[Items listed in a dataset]

━━━━━━━━

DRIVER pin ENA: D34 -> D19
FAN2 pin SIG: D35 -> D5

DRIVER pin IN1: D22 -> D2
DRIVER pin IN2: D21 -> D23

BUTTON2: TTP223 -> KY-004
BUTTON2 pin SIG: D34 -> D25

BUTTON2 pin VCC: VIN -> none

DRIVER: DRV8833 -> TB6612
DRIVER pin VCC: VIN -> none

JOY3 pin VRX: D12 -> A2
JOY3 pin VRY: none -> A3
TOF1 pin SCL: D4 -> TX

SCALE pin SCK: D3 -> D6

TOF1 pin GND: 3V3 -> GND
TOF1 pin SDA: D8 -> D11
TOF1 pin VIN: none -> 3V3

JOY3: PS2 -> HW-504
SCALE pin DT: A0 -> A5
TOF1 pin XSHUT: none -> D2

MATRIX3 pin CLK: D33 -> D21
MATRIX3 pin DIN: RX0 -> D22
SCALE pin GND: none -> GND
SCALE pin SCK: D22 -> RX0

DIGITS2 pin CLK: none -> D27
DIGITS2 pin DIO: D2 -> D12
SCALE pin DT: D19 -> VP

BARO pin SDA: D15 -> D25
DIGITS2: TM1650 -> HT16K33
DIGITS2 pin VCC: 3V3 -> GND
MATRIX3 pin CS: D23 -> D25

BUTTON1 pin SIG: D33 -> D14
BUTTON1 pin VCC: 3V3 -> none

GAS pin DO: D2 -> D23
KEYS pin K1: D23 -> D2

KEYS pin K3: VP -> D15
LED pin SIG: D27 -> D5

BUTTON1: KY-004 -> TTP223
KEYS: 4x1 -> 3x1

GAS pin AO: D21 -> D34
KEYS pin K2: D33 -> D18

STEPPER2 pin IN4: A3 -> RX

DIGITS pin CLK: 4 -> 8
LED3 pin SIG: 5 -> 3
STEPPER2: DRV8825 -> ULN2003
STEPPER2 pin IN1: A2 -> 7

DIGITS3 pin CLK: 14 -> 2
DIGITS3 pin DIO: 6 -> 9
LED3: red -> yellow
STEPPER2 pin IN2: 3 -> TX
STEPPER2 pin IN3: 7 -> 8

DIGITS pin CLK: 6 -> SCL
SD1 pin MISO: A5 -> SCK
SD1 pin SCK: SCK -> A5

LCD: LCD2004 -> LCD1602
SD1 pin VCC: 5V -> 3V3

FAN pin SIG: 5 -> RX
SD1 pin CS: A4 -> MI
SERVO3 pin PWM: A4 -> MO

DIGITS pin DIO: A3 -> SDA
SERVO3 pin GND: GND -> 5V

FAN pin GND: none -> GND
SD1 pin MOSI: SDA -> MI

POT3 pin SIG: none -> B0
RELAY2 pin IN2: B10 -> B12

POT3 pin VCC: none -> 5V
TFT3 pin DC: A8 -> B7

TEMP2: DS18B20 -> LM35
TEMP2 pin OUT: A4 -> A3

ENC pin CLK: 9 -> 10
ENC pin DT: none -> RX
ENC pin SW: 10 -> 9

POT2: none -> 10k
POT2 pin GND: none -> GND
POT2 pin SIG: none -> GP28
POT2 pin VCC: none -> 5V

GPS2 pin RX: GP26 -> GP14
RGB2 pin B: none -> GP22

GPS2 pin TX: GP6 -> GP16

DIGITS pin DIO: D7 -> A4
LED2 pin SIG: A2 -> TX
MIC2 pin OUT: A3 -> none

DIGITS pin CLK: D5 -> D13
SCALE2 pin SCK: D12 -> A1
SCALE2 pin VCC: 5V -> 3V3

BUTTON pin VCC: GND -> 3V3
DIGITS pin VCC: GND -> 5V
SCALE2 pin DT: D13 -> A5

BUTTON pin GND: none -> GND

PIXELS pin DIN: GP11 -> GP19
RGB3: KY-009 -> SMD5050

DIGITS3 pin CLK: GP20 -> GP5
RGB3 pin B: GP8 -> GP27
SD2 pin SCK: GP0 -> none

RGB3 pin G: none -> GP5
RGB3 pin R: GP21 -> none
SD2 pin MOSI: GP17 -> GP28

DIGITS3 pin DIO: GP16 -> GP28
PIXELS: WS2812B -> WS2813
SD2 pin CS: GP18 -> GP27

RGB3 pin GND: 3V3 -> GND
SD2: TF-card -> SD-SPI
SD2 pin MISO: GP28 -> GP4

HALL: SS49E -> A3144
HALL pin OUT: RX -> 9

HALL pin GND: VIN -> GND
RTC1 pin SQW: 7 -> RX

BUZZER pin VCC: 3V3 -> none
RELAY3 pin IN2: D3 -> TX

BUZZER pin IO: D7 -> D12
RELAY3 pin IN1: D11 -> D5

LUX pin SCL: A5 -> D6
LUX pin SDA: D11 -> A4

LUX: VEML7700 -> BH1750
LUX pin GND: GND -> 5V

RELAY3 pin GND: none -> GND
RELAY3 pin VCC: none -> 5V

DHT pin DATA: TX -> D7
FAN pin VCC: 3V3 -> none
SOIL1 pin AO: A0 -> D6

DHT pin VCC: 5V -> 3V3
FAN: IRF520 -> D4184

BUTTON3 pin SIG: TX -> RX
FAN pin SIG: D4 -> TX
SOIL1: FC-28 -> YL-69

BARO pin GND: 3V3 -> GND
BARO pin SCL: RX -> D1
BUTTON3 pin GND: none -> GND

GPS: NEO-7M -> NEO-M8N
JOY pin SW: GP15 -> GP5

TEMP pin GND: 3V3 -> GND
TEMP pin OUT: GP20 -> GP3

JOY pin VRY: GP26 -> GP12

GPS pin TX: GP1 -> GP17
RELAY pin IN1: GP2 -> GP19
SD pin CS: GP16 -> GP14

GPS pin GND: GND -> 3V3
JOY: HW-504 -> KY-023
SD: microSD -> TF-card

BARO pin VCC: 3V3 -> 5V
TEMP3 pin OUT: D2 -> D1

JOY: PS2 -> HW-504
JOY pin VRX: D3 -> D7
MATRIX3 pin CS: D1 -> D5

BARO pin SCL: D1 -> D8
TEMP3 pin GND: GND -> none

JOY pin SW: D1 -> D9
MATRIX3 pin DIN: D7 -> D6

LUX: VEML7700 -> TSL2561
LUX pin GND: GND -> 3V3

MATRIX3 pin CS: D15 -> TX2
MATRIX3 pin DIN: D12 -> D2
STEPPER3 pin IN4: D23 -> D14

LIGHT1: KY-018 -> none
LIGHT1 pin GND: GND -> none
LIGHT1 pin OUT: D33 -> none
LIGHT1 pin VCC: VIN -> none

━━━━━━━━

▶ **Work item**
The records above are to be repeated exactly, in their entirety.

▶ **Response area**
DRIVER pin ENA: D34 -> D19
FAN2 pin SIG: D35 -> D5

DRIVER pin IN1: D22 -> D2
DRIVER pin IN2: D21 -> D23

BUTTON2: TTP223 -> KY-004
BUTTON2 pin SIG: D34 -> D25

BUTTON2 pin VCC: VIN -> none

DRIVER: DRV8833 -> TB6612
DRIVER pin VCC: VIN -> none

JOY3 pin VRX: D12 -> A2
JOY3 pin VRY: none -> A3
TOF1 pin SCL: D4 -> TX

SCALE pin SCK: D3 -> D6

TOF1 pin GND: 3V3 -> GND
TOF1 pin SDA: D8 -> D11
TOF1 pin VIN: none -> 3V3

JOY3: PS2 -> HW-504
SCALE pin DT: A0 -> A5
TOF1 pin XSHUT: none -> D2

MATRIX3 pin CLK: D33 -> D21
MATRIX3 pin DIN: RX0 -> D22
SCALE pin GND: none -> GND
SCALE pin SCK: D22 -> RX0

DIGITS2 pin CLK: none -> D27
DIGITS2 pin DIO: D2 -> D12
SCALE pin DT: D19 -> VP

BARO pin SDA: D15 -> D25
DIGITS2: TM1650 -> HT16K33
DIGITS2 pin VCC: 3V3 -> GND
MATRIX3 pin CS: D23 -> D25

BUTTON1 pin SIG: D33 -> D14
BUTTON1 pin VCC: 3V3 -> none

GAS pin DO: D2 -> D23
KEYS pin K1: D23 -> D2

KEYS pin K3: VP -> D15
LED pin SIG: D27 -> D5

BUTTON1: KY-004 -> TTP223
KEYS: 4x1 -> 3x1

GAS pin AO: D21 -> D34
KEYS pin K2: D33 -> D18

STEPPER2 pin IN4: A3 -> RX

DIGITS pin CLK: 4 -> 8
LED3 pin SIG: 5 -> 3
STEPPER2: DRV8825 -> ULN2003
STEPPER2 pin IN1: A2 -> 7

DIGITS3 pin CLK: 14 -> 2
DIGITS3 pin DIO: 6 -> 9
LED3: red -> yellow
STEPPER2 pin IN2: 3 -> TX
STEPPER2 pin IN3: 7 -> 8

DIGITS pin CLK: 6 -> SCL
SD1 pin MISO: A5 -> SCK
SD1 pin SCK: SCK -> A5

LCD: LCD2004 -> LCD1602
SD1 pin VCC: 5V -> 3V3

FAN pin SIG: 5 -> RX
SD1 pin CS: A4 -> MI
SERVO3 pin PWM: A4 -> MO

DIGITS pin DIO: A3 -> SDA
SERVO3 pin GND: GND -> 5V

FAN pin GND: none -> GND
SD1 pin MOSI: SDA -> MI

POT3 pin SIG: none -> B0
RELAY2 pin IN2: B10 -> B12

POT3 pin VCC: none -> 5V
TFT3 pin DC: A8 -> B7

TEMP2: DS18B20 -> LM35
TEMP2 pin OUT: A4 -> A3

ENC pin CLK: 9 -> 10
ENC pin DT: none -> RX
ENC pin SW: 10 -> 9

POT2: none -> 10k
POT2 pin GND: none -> GND
POT2 pin SIG: none -> GP28
POT2 pin VCC: none -> 5V

GPS2 pin RX: GP26 -> GP14
RGB2 pin B: none -> GP22

GPS2 pin TX: GP6 -> GP16

DIGITS pin DIO: D7 -> A4
LED2 pin SIG: A2 -> TX
MIC2 pin OUT: A3 -> none

DIGITS pin CLK: D5 -> D13
SCALE2 pin SCK: D12 -> A1
SCALE2 pin VCC: 5V -> 3V3

BUTTON pin VCC: GND -> 3V3
DIGITS pin VCC: GND -> 5V
SCALE2 pin DT: D13 -> A5

BUTTON pin GND: none -> GND

PIXELS pin DIN: GP11 -> GP19
RGB3: KY-009 -> SMD5050

DIGITS3 pin CLK: GP20 -> GP5
RGB3 pin B: GP8 -> GP27
SD2 pin SCK: GP0 -> none

RGB3 pin G: none -> GP5
RGB3 pin R: GP21 -> none
SD2 pin MOSI: GP17 -> GP28

DIGITS3 pin DIO: GP16 -> GP28
PIXELS: WS2812B -> WS2813
SD2 pin CS: GP18 -> GP27

RGB3 pin GND: 3V3 -> GND
SD2: TF-card -> SD-SPI
SD2 pin MISO: GP28 -> GP4

HALL: SS49E -> A3144
HALL pin OUT: RX -> 9

HALL pin GND: VIN -> GND
RTC1 pin SQW: 7 -> RX

BUZZER pin VCC: 3V3 -> none
RELAY3 pin IN2: D3 -> TX

BUZZER pin IO: D7 -> D12
RELAY3 pin IN1: D11 -> D5

LUX pin SCL: A5 -> D6
LUX pin SDA: D11 -> A4

LUX: VEML7700 -> BH1750
LUX pin GND: GND -> 5V

RELAY3 pin GND: none -> GND
RELAY3 pin VCC: none -> 5V

DHT pin DATA: TX -> D7
FAN pin VCC: 3V3 -> none
SOIL1 pin AO: A0 -> D6

DHT pin VCC: 5V -> 3V3
FAN: IRF520 -> D4184

BUTTON3 pin SIG: TX -> RX
FAN pin SIG: D4 -> TX
SOIL1: FC-28 -> YL-69

BARO pin GND: 3V3 -> GND
BARO pin SCL: RX -> D1
BUTTON3 pin GND: none -> GND

GPS: NEO-7M -> NEO-M8N
JOY pin SW: GP15 -> GP5

TEMP pin GND: 3V3 -> GND
TEMP pin OUT: GP20 -> GP3

JOY pin VRY: GP26 -> GP12

GPS pin TX: GP1 -> GP17
RELAY pin IN1: GP2 -> GP19
SD pin CS: GP16 -> GP14

GPS pin GND: GND -> 3V3
JOY: HW-504 -> KY-023
SD: microSD -> TF-card

BARO pin VCC: 3V3 -> 5V
TEMP3 pin OUT: D2 -> D1

JOY: PS2 -> HW-504
JOY pin VRX: D3 -> D7
MATRIX3 pin CS: D1 -> D5

BARO pin SCL: D1 -> D8
TEMP3 pin GND: GND -> none

JOY pin SW: D1 -> D9
MATRIX3 pin DIN: D7 -> D6

LUX: VEML7700 -> TSL2561
LUX pin GND: GND -> 3V3

MATRIX3 pin CS: D15 -> TX2
MATRIX3 pin DIN: D12 -> D2
STEPPER3 pin IN4: D23 -> D14

LIGHT1: KY-018 -> none
LIGHT1 pin GND: GND -> none
LIGHT1 pin OUT: D33 -> none
LIGHT1 pin VCC: VIN -> none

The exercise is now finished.